Output every entry below exactly, without its pictures.

(Image change detection data)
* * *

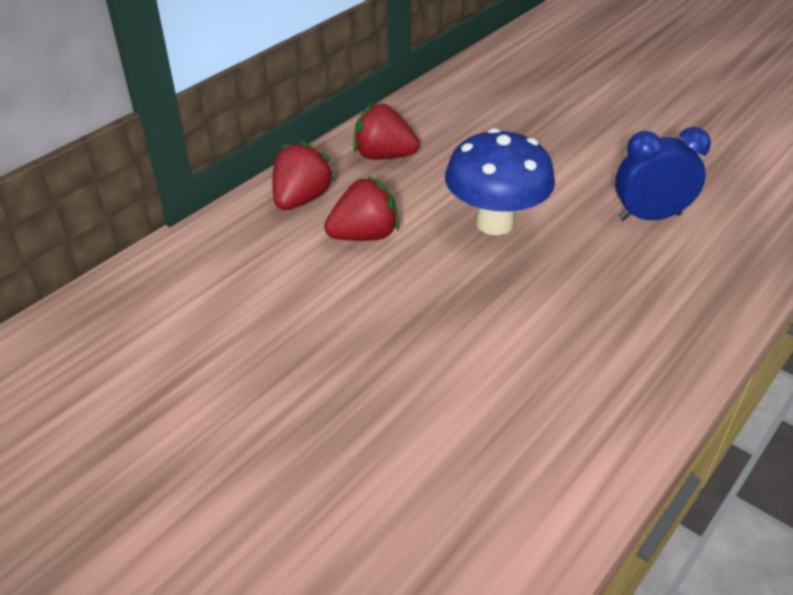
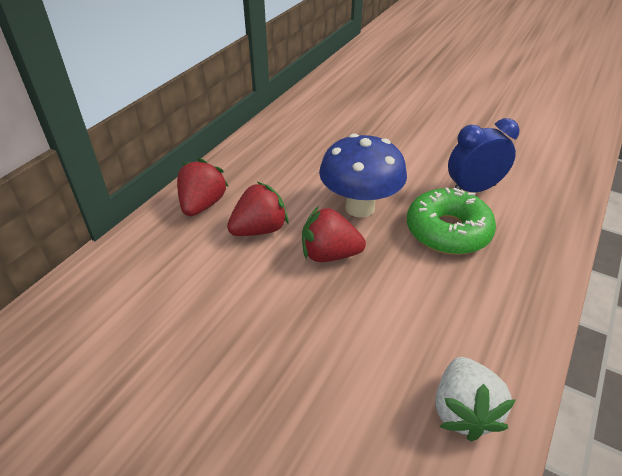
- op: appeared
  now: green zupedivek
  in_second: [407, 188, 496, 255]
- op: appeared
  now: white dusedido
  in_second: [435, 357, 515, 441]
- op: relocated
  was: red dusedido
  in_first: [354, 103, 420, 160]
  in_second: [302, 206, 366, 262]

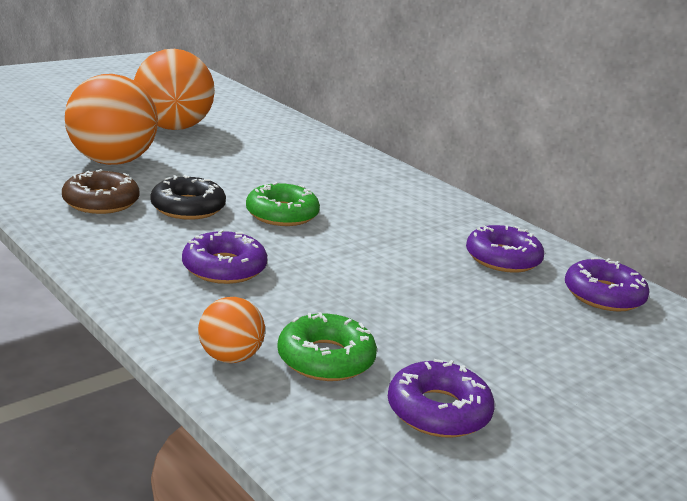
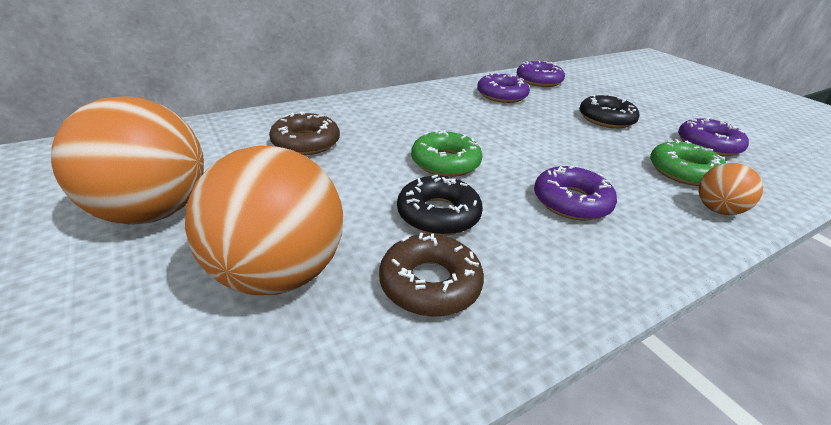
- op: appeared
  now: brown zupedivek
  in_second: [269, 112, 340, 155]
- op: appeared
  now: black zupedivek
  in_second: [580, 95, 639, 128]

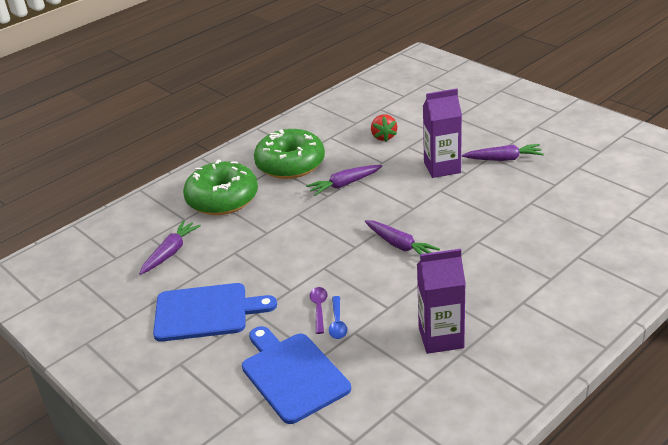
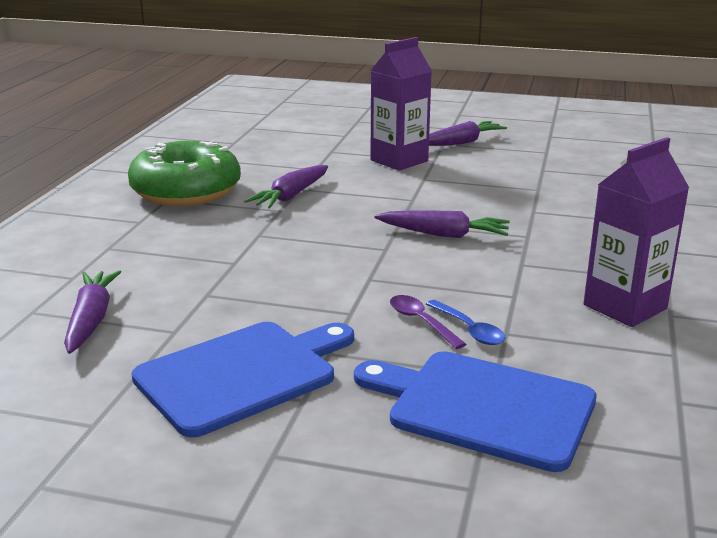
- op: missing
  was: green zupedivek
  in_first: [183, 160, 258, 215]
- op: missing
  was: red dusedido
  in_first: [371, 114, 397, 142]

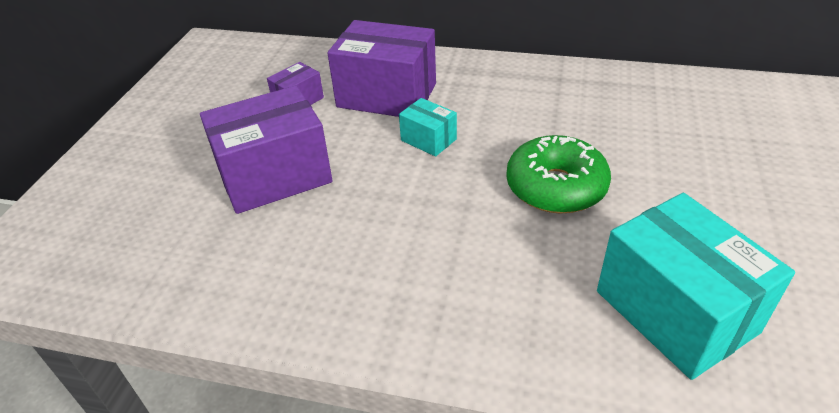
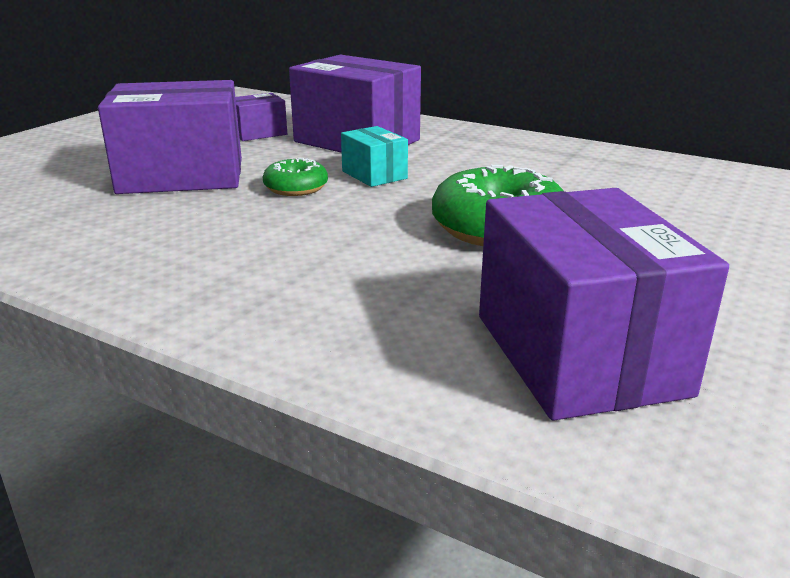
- op: appeared
  now: green zupedivek
  in_second: [263, 158, 328, 196]
- op: colour
  was: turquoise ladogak
  now: purple ladogak
  in_first: [597, 193, 795, 380]
  in_second: [479, 188, 729, 421]

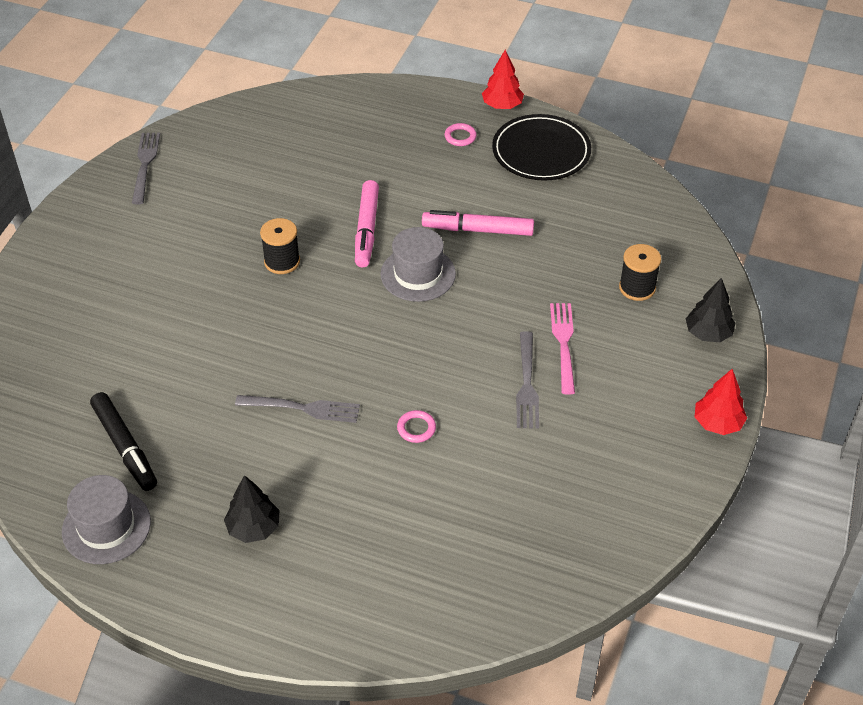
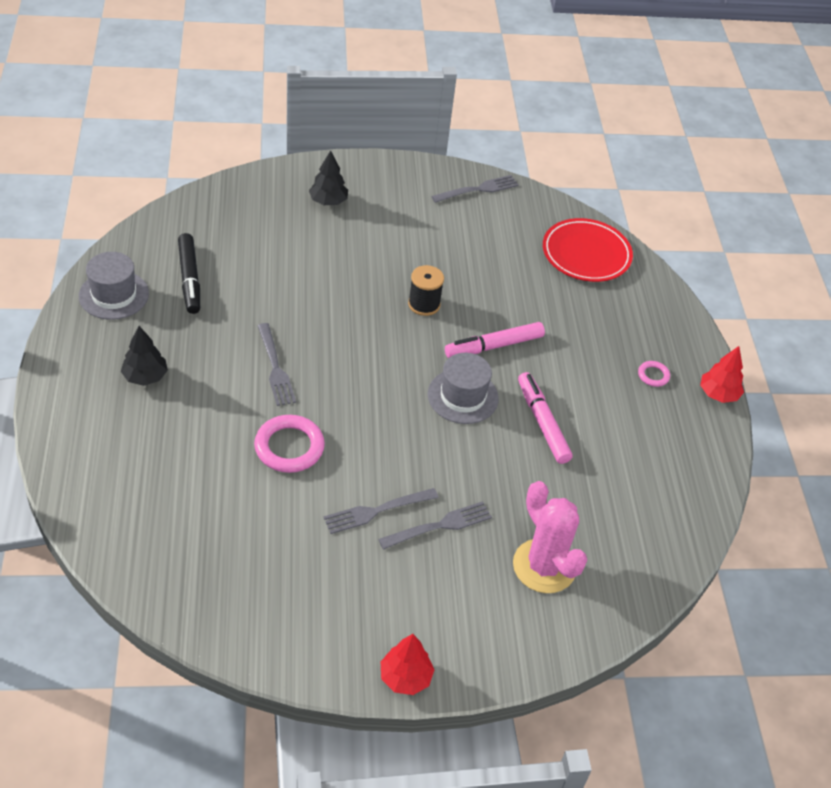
- op: missing
  was: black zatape
  in_first: [492, 114, 591, 181]
- op: appeared
  now: red zatape
  in_second: [543, 218, 633, 282]
- op: relocated
  was: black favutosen
  in_first: [686, 278, 735, 342]
  in_second: [309, 150, 348, 205]
- op: exchanged
  was: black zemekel
  now: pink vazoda
  in_first: [619, 244, 661, 301]
  in_second: [513, 481, 587, 593]
- op: colour
  was: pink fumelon
  now: grey fumelon
  in_first: [550, 303, 575, 394]
  in_second: [378, 501, 492, 550]
- op: spun
  was: black lusufemel
  in_first: [90, 392, 157, 491]
  in_second: [178, 233, 200, 314]
  clockwise: -45
- op: size
  was: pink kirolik
  in_first: [397, 410, 436, 443]
  in_second: [254, 415, 325, 473]
  ratio: 1.98

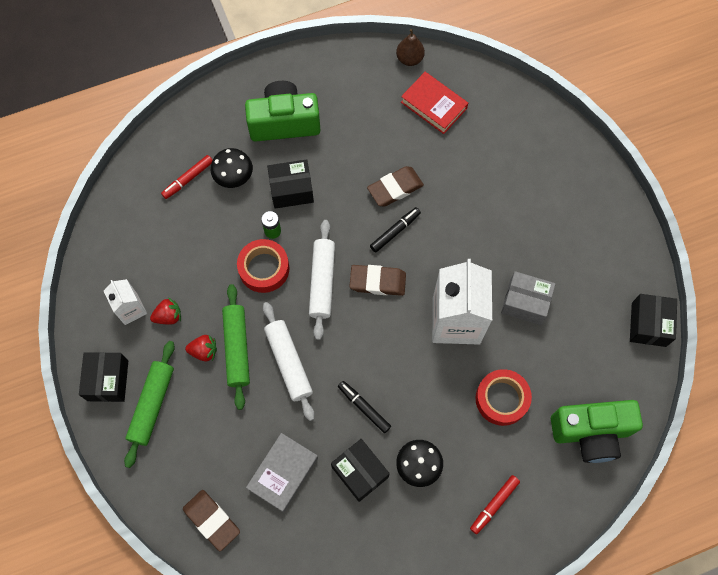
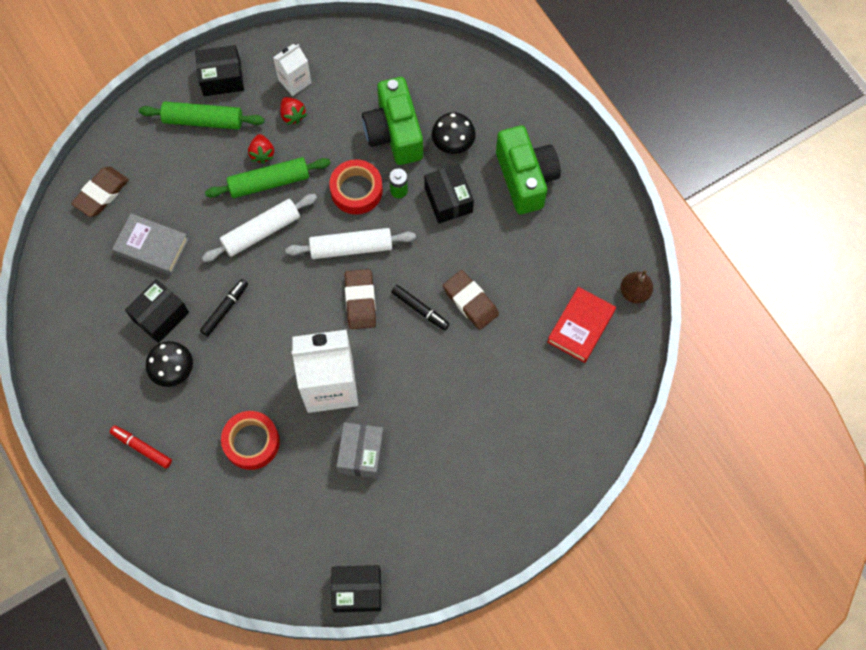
- op: missing
  was: red lusufemel
  in_first: [161, 155, 213, 199]
- op: relocated
  was: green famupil
  in_first: [551, 400, 643, 463]
  in_second: [362, 77, 423, 165]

* * *

(Exercise result)
- op: appeared
  now: green zupedivek
  in_second: [407, 188, 496, 255]
- op: appeared
  now: white dusedido
  in_second: [435, 357, 515, 441]
- op: relocated
  was: red dusedido
  in_first: [354, 103, 420, 160]
  in_second: [302, 206, 366, 262]

- op: appeared
  now: brown zupedivek
  in_second: [269, 112, 340, 155]
- op: appeared
  now: black zupedivek
  in_second: [580, 95, 639, 128]

- op: missing
  was: green zupedivek
  in_first: [183, 160, 258, 215]
- op: missing
  was: red dusedido
  in_first: [371, 114, 397, 142]

- op: appeared
  now: green zupedivek
  in_second: [263, 158, 328, 196]
- op: colour
  was: turquoise ladogak
  now: purple ladogak
  in_first: [597, 193, 795, 380]
  in_second: [479, 188, 729, 421]

- op: missing
  was: black zatape
  in_first: [492, 114, 591, 181]
- op: appeared
  now: red zatape
  in_second: [543, 218, 633, 282]
- op: relocated
  was: black favutosen
  in_first: [686, 278, 735, 342]
  in_second: [309, 150, 348, 205]
- op: exchanged
  was: black zemekel
  now: pink vazoda
  in_first: [619, 244, 661, 301]
  in_second: [513, 481, 587, 593]
- op: colour
  was: pink fumelon
  now: grey fumelon
  in_first: [550, 303, 575, 394]
  in_second: [378, 501, 492, 550]
- op: spun
  was: black lusufemel
  in_first: [90, 392, 157, 491]
  in_second: [178, 233, 200, 314]
  clockwise: -45
- op: size
  was: pink kirolik
  in_first: [397, 410, 436, 443]
  in_second: [254, 415, 325, 473]
  ratio: 1.98

- op: missing
  was: red lusufemel
  in_first: [161, 155, 213, 199]
- op: relocated
  was: green famupil
  in_first: [551, 400, 643, 463]
  in_second: [362, 77, 423, 165]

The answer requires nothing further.